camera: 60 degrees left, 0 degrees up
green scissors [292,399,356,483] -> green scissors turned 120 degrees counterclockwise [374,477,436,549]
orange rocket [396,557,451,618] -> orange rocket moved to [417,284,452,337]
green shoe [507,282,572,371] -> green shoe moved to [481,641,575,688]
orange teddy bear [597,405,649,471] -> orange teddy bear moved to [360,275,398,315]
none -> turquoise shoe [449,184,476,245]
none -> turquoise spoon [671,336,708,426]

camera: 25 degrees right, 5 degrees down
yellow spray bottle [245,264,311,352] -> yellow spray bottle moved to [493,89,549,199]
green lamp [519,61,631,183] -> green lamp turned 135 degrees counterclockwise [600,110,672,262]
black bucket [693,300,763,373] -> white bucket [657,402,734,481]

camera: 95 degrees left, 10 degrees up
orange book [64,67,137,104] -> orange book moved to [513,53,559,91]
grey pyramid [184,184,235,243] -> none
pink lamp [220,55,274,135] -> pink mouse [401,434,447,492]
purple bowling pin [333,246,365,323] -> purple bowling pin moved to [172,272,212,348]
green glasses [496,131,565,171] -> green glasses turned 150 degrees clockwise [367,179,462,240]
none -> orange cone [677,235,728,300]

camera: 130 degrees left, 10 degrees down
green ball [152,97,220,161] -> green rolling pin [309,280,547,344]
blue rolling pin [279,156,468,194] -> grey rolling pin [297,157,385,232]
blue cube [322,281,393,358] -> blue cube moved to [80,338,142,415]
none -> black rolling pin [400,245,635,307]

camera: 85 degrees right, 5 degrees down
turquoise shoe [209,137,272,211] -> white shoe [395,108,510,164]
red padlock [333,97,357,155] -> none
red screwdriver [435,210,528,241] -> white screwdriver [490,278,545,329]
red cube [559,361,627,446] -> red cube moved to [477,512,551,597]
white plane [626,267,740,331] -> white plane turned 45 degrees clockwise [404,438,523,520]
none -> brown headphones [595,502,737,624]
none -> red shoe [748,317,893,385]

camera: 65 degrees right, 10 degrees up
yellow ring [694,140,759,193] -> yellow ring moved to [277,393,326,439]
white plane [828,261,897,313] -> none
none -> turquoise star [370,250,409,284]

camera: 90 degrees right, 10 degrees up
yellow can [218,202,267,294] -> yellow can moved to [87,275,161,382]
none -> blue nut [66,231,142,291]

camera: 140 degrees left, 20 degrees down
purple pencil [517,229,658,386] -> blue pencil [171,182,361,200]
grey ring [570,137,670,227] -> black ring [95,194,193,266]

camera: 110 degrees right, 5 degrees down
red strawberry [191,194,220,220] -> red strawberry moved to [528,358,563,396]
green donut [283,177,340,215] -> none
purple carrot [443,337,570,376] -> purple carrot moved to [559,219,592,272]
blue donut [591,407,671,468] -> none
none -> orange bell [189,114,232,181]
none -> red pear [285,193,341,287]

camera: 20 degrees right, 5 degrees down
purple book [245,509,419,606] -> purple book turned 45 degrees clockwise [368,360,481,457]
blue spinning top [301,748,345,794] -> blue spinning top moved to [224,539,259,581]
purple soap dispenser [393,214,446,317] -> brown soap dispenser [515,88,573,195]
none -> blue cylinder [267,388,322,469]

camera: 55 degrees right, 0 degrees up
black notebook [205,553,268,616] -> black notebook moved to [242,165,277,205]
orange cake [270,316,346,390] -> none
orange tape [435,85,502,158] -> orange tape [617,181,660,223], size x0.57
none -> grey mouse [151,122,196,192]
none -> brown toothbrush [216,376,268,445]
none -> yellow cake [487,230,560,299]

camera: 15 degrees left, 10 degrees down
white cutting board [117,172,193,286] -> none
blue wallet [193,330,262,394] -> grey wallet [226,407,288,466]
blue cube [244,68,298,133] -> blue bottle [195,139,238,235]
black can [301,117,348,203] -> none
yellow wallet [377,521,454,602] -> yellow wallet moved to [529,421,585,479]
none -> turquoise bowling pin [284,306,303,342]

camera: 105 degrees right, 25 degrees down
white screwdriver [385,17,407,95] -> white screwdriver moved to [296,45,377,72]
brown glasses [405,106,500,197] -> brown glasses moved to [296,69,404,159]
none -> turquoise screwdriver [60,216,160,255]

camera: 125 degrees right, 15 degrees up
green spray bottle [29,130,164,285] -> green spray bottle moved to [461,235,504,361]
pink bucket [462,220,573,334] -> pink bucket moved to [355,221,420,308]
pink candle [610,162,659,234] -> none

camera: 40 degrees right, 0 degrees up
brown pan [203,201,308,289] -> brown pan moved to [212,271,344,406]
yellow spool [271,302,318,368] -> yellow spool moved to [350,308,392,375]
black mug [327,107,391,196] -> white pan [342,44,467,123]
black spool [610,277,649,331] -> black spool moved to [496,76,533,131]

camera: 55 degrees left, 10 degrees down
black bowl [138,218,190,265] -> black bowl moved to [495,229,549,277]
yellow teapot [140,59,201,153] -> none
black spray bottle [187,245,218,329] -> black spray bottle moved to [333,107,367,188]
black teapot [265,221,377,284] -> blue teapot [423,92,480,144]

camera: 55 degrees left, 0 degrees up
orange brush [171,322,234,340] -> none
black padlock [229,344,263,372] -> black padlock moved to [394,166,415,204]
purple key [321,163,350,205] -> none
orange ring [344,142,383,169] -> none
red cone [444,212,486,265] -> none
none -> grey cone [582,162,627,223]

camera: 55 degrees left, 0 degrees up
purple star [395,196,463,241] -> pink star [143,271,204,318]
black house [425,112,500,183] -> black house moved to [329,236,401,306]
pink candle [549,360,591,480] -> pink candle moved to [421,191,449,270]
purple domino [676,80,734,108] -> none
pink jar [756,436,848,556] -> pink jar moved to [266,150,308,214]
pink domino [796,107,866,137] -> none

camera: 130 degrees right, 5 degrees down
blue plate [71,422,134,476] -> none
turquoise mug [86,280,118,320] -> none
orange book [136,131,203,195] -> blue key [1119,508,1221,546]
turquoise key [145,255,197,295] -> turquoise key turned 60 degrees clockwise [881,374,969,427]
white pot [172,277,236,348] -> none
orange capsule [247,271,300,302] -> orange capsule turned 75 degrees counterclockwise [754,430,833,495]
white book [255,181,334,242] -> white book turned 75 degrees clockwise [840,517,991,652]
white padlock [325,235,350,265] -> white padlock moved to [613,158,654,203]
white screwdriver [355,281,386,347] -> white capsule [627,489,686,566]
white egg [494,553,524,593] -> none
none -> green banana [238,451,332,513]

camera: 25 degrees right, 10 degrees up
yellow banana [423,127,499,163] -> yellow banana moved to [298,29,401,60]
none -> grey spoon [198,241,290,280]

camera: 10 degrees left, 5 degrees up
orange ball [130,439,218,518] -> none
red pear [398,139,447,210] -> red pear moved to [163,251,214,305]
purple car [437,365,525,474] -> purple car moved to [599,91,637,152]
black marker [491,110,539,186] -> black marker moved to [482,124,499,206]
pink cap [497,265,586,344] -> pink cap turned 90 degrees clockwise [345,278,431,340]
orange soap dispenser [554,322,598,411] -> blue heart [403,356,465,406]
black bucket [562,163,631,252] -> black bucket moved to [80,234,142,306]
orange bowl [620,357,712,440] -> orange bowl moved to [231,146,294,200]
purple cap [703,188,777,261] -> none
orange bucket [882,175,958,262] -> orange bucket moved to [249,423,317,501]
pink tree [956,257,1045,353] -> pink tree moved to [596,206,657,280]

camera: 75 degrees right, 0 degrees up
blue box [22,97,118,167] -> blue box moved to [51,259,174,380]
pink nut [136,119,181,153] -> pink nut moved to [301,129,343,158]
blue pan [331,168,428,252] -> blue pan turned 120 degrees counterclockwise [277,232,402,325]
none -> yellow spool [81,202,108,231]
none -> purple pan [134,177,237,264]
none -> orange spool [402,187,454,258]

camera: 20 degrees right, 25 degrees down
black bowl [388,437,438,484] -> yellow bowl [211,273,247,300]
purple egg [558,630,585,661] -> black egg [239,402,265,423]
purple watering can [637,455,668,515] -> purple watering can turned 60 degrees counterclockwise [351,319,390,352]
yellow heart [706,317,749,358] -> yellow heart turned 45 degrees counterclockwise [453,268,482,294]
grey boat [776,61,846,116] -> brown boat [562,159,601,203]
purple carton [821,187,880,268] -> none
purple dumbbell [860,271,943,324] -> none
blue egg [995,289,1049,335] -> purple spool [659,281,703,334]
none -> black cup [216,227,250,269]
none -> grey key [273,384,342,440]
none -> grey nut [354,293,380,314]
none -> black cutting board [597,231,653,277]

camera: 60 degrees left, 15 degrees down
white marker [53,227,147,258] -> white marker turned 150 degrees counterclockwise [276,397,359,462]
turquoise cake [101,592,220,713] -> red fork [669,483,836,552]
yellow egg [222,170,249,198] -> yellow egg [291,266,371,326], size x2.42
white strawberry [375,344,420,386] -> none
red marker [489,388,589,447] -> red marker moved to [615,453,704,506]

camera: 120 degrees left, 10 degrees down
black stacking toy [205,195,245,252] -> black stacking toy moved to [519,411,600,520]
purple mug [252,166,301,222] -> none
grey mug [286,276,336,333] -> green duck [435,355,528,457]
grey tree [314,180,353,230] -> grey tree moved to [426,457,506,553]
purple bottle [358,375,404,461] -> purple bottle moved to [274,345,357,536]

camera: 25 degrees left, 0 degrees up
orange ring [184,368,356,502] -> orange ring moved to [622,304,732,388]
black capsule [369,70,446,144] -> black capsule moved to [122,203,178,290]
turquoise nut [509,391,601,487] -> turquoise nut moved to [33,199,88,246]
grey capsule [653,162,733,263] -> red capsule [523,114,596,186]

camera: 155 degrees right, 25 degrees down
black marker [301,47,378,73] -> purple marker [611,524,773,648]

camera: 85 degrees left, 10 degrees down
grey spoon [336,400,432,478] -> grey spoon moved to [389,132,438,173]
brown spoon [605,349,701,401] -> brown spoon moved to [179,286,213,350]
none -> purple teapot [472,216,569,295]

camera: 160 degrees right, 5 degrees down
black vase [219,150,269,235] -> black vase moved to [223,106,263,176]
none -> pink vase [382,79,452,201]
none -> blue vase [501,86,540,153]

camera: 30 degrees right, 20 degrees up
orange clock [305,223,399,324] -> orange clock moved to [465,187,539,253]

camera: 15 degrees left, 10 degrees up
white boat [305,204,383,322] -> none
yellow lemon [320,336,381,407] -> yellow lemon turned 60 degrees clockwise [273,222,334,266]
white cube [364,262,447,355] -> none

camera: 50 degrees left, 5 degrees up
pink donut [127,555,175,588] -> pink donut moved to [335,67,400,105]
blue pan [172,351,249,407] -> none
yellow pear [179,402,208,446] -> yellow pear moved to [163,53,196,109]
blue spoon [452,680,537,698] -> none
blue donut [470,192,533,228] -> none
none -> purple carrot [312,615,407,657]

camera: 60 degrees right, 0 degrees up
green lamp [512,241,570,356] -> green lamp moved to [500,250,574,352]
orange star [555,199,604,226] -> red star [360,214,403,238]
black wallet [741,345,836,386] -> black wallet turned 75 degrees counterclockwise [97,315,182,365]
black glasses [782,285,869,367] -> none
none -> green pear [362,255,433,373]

——————————

- **YOUR INSTRUCTIONS**
Give back exactly the lines above starting at the line where "camera: 125 degrees right, 15 degrees up" appears and ending at the line where "black house [425,112,500,183]" appears, both included, with no other lines.

- **EXERCISE OUTPUT**
camera: 125 degrees right, 15 degrees up
green spray bottle [29,130,164,285] -> green spray bottle moved to [461,235,504,361]
pink bucket [462,220,573,334] -> pink bucket moved to [355,221,420,308]
pink candle [610,162,659,234] -> none

camera: 40 degrees right, 0 degrees up
brown pan [203,201,308,289] -> brown pan moved to [212,271,344,406]
yellow spool [271,302,318,368] -> yellow spool moved to [350,308,392,375]
black mug [327,107,391,196] -> white pan [342,44,467,123]
black spool [610,277,649,331] -> black spool moved to [496,76,533,131]

camera: 55 degrees left, 10 degrees down
black bowl [138,218,190,265] -> black bowl moved to [495,229,549,277]
yellow teapot [140,59,201,153] -> none
black spray bottle [187,245,218,329] -> black spray bottle moved to [333,107,367,188]
black teapot [265,221,377,284] -> blue teapot [423,92,480,144]

camera: 55 degrees left, 0 degrees up
orange brush [171,322,234,340] -> none
black padlock [229,344,263,372] -> black padlock moved to [394,166,415,204]
purple key [321,163,350,205] -> none
orange ring [344,142,383,169] -> none
red cone [444,212,486,265] -> none
none -> grey cone [582,162,627,223]

camera: 55 degrees left, 0 degrees up
purple star [395,196,463,241] -> pink star [143,271,204,318]
black house [425,112,500,183] -> black house moved to [329,236,401,306]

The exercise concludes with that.